__Set task__: Reproduce the entries below verbatim, from the line containing "misplaced [223, 706]" through the line containing "What do you see at coordinates (447, 859)", both included. Output only those lines.

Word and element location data
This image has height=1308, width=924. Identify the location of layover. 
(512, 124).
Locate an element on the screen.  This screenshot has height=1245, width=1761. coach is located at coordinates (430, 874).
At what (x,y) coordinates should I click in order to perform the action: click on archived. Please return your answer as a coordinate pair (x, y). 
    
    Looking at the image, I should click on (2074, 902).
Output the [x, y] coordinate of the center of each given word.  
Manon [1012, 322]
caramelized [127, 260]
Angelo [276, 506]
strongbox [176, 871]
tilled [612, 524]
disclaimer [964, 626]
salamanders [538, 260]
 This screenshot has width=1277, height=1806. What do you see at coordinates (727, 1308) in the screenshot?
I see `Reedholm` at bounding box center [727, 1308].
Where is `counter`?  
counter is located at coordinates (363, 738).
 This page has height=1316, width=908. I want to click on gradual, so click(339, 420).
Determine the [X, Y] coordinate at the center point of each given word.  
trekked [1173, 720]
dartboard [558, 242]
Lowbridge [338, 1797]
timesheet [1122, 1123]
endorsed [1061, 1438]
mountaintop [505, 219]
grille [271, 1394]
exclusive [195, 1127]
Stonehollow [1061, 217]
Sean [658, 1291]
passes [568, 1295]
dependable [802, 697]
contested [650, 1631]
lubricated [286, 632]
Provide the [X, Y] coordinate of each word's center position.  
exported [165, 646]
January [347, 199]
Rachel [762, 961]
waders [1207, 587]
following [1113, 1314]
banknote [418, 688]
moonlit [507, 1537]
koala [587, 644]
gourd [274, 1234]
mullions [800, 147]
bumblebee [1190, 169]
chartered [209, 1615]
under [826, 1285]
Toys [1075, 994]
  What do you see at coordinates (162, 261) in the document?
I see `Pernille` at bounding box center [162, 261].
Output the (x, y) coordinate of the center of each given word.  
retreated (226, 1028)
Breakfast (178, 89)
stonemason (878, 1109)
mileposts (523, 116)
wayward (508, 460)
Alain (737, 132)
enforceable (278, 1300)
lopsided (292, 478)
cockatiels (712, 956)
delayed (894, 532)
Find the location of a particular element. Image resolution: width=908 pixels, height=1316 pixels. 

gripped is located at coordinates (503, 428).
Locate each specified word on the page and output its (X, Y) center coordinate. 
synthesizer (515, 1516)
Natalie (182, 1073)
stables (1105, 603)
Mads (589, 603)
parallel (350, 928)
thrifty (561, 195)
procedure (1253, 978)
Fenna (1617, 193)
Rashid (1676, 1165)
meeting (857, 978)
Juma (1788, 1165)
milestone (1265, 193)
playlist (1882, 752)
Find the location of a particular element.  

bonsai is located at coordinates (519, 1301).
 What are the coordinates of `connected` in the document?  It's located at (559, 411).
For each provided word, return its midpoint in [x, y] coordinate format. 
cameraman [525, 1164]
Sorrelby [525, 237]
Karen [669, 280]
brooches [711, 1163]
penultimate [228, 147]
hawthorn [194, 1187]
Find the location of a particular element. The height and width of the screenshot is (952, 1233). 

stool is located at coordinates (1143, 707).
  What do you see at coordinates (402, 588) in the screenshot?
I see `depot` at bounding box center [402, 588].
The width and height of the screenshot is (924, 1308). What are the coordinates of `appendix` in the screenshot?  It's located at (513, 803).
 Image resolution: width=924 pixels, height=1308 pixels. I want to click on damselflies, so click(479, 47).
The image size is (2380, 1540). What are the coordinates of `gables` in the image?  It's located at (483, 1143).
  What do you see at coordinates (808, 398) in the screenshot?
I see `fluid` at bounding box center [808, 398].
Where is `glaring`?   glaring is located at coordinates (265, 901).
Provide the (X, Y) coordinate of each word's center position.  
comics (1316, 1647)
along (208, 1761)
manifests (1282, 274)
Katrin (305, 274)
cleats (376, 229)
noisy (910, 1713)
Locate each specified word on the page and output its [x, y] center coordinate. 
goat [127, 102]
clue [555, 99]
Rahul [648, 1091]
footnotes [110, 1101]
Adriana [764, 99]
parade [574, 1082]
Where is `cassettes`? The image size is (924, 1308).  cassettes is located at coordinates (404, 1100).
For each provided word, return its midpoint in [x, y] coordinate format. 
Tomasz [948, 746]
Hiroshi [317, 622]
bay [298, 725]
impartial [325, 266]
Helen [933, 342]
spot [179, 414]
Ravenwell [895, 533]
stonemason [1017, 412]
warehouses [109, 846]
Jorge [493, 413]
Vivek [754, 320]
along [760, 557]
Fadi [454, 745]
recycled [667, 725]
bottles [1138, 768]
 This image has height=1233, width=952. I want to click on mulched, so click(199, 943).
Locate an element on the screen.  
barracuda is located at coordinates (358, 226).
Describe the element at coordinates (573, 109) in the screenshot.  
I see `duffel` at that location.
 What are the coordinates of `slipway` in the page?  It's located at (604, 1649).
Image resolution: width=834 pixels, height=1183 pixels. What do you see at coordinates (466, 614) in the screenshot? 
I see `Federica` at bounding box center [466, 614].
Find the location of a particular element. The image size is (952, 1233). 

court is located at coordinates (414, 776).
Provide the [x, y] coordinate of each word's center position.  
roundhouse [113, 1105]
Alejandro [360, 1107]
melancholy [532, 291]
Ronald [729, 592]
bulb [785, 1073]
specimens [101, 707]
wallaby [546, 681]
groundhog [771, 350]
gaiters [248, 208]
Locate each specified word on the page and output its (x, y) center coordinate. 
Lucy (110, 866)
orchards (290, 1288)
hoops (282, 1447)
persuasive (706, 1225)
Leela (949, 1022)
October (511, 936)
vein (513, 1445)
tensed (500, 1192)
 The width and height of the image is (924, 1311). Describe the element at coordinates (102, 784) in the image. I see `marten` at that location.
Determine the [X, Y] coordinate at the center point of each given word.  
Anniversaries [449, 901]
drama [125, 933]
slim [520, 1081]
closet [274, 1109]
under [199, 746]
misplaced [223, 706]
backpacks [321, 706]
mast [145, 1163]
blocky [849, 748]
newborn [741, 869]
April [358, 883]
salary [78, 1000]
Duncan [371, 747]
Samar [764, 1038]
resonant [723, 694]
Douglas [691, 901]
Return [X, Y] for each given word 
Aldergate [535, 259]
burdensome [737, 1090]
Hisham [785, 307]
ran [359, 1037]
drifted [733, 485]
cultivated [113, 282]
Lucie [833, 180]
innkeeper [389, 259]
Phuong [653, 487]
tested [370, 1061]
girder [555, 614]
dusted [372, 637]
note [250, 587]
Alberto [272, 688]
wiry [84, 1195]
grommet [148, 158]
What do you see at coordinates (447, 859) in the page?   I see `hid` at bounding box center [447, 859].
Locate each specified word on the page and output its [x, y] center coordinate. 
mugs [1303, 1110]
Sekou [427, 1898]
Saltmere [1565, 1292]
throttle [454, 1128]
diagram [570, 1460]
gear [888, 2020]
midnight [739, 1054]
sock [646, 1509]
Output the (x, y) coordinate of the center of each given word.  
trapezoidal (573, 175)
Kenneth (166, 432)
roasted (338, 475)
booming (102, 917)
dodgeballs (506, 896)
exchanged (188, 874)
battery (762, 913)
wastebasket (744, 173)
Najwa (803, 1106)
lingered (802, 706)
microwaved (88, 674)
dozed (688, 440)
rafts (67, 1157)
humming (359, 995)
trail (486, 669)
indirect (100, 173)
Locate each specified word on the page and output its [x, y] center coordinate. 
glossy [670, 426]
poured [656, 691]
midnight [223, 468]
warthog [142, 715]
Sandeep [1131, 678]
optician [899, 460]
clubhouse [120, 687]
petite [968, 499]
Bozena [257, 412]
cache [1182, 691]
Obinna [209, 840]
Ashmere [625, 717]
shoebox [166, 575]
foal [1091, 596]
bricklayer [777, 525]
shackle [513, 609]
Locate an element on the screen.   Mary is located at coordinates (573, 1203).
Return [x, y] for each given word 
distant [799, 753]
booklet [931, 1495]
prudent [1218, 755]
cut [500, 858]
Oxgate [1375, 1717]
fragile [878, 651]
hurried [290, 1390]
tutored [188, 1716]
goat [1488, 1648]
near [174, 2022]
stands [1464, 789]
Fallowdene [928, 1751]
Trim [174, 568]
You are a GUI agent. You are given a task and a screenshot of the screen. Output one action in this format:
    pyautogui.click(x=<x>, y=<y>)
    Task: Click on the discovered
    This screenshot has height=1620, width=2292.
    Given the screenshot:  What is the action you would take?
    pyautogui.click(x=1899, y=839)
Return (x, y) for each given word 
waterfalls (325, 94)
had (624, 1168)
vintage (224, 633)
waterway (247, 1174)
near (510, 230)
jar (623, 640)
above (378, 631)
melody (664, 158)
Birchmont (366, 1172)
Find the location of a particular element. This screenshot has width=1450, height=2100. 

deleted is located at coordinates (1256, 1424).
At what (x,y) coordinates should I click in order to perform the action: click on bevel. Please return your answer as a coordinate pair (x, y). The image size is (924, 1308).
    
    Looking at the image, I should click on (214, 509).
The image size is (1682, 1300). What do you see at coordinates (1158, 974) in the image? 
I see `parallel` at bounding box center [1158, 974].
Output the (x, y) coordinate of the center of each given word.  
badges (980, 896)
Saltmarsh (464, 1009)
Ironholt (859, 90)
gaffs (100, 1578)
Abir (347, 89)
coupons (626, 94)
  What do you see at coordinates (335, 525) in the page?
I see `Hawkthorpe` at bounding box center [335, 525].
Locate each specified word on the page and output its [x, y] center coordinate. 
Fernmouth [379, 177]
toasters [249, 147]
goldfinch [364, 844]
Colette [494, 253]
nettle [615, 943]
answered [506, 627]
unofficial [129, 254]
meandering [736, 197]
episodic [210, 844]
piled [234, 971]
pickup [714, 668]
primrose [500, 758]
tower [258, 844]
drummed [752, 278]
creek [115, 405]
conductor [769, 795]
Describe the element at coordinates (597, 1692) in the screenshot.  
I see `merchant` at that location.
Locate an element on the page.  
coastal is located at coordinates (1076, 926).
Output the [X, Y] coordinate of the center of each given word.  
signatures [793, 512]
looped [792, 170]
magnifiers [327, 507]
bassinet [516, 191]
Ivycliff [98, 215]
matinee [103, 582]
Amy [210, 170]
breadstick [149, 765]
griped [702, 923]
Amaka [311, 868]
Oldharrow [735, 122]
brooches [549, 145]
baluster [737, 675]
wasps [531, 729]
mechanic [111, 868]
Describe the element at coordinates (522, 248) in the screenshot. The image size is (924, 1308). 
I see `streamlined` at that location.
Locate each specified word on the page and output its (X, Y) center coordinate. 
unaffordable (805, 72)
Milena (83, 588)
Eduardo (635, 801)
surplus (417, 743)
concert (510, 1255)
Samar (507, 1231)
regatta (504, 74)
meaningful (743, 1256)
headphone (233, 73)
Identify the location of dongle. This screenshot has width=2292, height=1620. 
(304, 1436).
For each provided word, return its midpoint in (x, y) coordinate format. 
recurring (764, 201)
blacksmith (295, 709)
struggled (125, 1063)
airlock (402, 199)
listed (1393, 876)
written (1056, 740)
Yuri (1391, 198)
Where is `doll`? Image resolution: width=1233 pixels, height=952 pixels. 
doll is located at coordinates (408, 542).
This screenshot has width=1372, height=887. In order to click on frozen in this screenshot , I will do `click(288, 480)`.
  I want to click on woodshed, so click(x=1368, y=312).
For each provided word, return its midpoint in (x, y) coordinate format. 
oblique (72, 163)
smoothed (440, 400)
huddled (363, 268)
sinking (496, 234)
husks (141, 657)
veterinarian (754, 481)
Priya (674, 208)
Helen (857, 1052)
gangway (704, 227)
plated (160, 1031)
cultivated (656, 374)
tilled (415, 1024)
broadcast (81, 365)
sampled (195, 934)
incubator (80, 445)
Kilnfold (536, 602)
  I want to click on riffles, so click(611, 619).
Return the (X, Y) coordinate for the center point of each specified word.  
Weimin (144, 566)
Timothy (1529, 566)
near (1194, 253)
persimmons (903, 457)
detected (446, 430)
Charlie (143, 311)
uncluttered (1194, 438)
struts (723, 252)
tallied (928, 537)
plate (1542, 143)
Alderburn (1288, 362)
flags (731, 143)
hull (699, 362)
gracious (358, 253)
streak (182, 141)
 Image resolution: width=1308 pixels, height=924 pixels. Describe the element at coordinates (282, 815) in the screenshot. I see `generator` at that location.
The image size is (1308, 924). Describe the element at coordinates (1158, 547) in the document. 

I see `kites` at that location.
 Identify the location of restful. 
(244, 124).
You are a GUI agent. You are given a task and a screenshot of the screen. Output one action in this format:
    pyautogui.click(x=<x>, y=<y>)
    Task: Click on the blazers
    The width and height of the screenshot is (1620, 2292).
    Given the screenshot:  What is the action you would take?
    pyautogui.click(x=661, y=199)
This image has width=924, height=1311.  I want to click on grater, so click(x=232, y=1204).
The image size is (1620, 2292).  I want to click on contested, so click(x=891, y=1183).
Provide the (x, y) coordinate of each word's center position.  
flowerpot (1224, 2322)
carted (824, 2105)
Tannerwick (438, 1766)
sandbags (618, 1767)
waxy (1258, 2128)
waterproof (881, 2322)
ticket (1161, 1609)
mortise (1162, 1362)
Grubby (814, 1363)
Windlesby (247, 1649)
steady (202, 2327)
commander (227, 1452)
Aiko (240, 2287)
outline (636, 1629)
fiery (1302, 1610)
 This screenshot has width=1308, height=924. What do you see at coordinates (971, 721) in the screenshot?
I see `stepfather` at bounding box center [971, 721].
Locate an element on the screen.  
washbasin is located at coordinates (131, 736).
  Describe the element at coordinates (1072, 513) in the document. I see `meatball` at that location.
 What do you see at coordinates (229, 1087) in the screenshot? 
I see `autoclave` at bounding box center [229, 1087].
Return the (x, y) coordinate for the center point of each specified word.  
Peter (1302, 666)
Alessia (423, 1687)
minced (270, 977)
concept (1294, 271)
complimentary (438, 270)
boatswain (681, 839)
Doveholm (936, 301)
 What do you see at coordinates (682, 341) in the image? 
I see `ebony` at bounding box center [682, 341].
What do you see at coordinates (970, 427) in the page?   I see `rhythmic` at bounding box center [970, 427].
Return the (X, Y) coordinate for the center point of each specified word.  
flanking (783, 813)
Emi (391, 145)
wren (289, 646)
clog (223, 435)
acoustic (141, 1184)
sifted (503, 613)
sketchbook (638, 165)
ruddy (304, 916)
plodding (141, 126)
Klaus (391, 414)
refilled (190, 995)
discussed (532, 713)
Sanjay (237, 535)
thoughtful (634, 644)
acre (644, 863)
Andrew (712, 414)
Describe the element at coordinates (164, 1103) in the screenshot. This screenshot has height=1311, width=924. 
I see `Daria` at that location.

__Output below__:
misplaced [223, 706]
backpacks [321, 706]
mast [145, 1163]
blocky [849, 748]
newborn [741, 869]
April [358, 883]
salary [78, 1000]
Duncan [371, 747]
Samar [764, 1038]
resonant [723, 694]
Douglas [691, 901]
Return [X, Y] for each given word 
Aldergate [535, 259]
burdensome [737, 1090]
Hisham [785, 307]
ran [359, 1037]
drifted [733, 485]
cultivated [113, 282]
Lucie [833, 180]
innkeeper [389, 259]
Phuong [653, 487]
tested [370, 1061]
girder [555, 614]
dusted [372, 637]
note [250, 587]
Alberto [272, 688]
wiry [84, 1195]
grommet [148, 158]
What do you see at coordinates (447, 859) in the page?   I see `hid` at bounding box center [447, 859].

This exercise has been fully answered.